+++ Material for this exercise

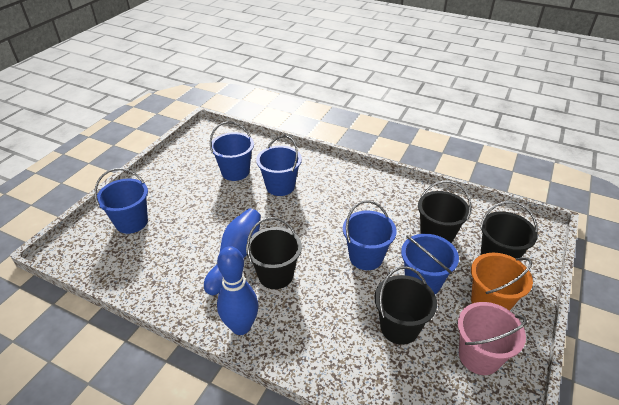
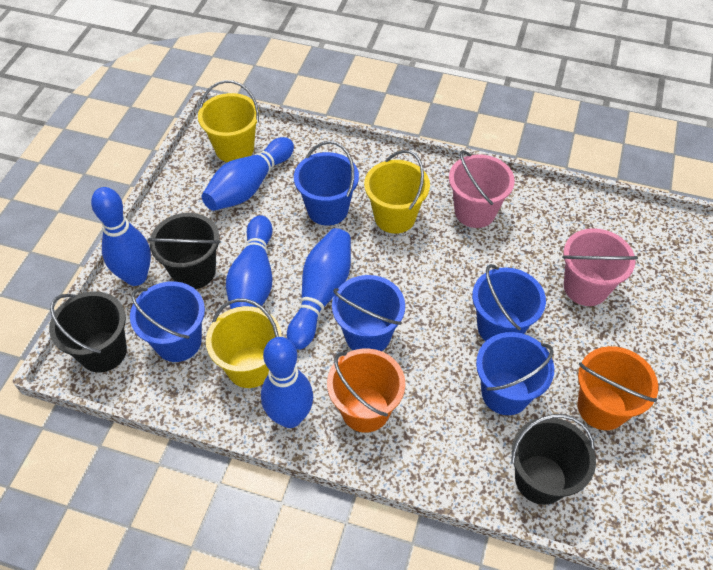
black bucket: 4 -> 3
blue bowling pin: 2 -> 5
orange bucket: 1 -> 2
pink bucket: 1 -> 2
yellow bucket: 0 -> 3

++++++

### Work order
An unchanged copy of the data, images excluded, is all that should be given.

### Response to this exercise
black bucket: 4 -> 3
blue bowling pin: 2 -> 5
orange bucket: 1 -> 2
pink bucket: 1 -> 2
yellow bucket: 0 -> 3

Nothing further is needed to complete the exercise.